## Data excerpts
====

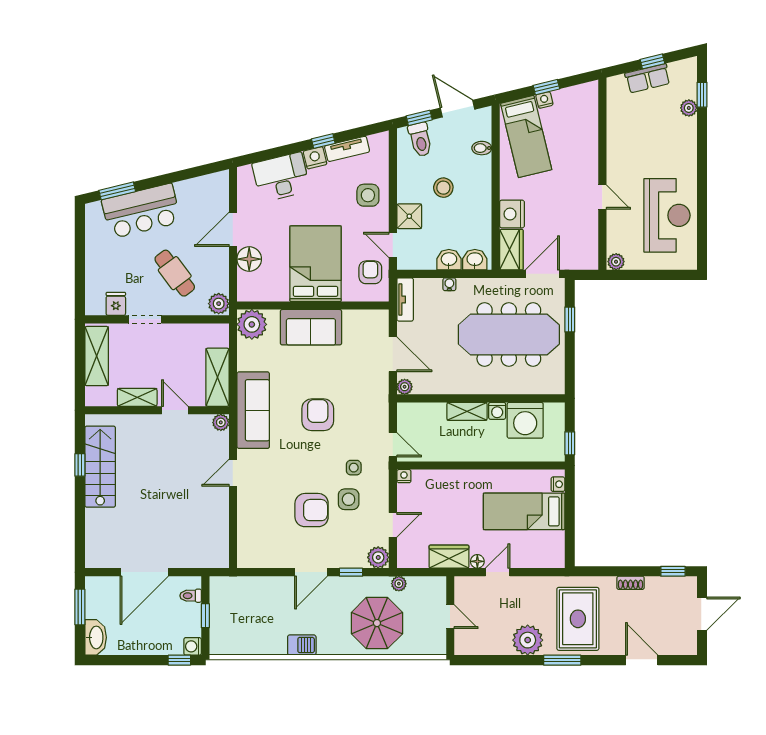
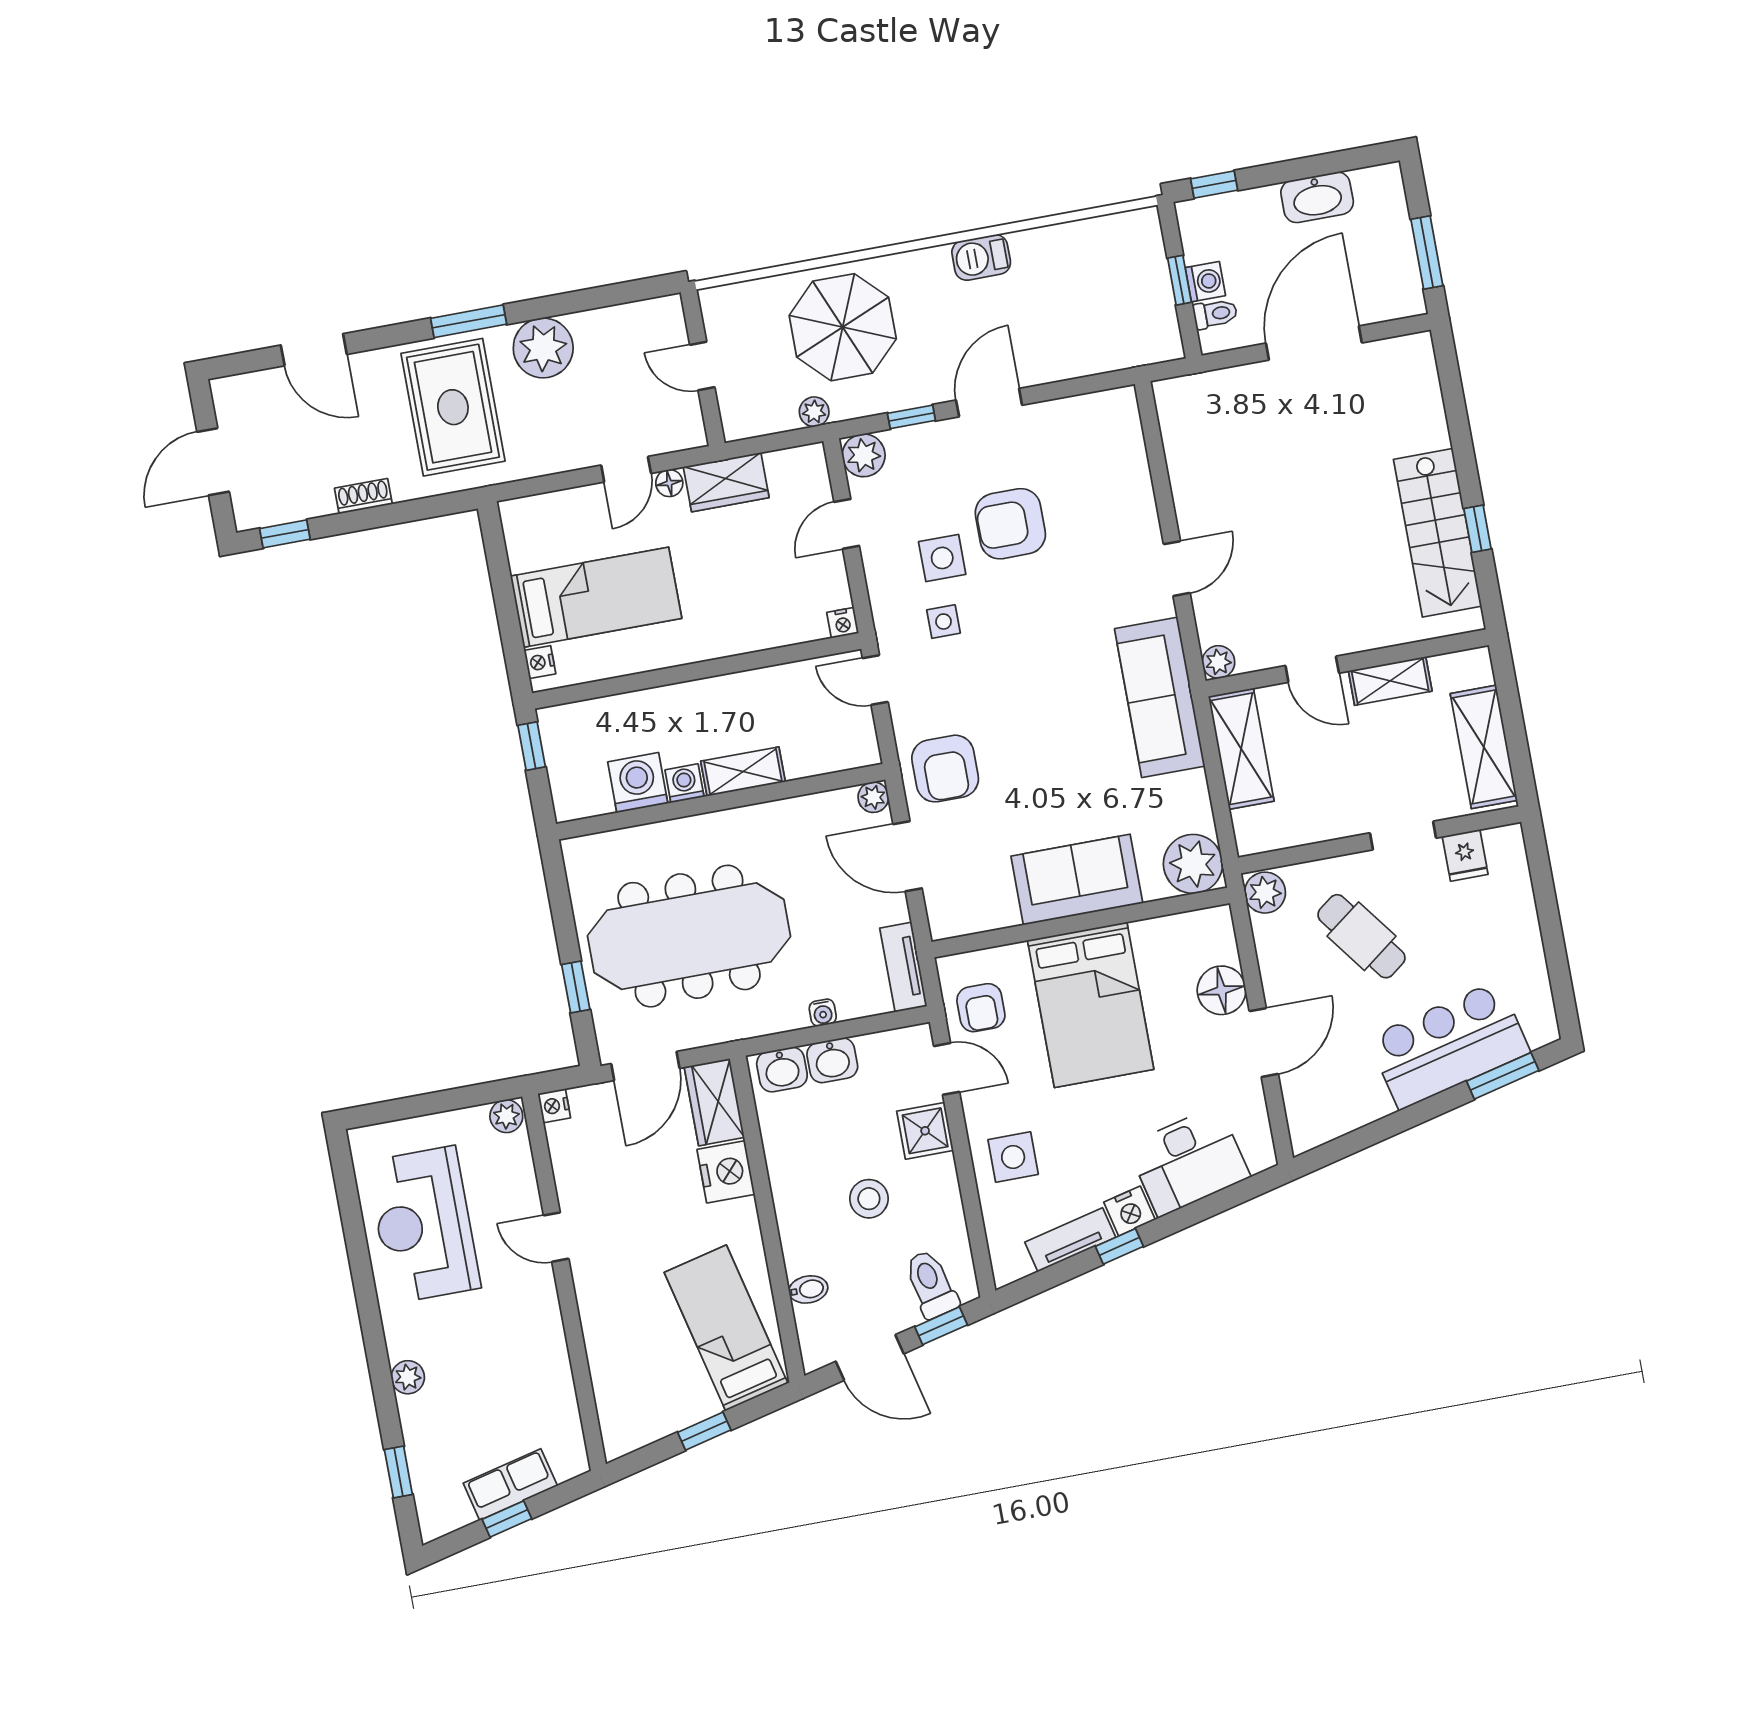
nightstand: (544, 100) -> (554, 1106), moved, turned 104
plant: (689, 108) -> (408, 1377), moved
armchair: (318, 415) -> (945, 769), moved
washing machine: (525, 420) -> (638, 783), width x0.73, depth x0.73
washbasin: (96, 637) -> (1317, 197), moved, turned -90
washing machine: (193, 646) -> (1205, 282), moved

====

## Job
Among the lines of the data, which ones contain the word "machine"? Show them.

## Your response
washing machine: (525, 420) -> (638, 783), width x0.73, depth x0.73
washing machine: (193, 646) -> (1205, 282), moved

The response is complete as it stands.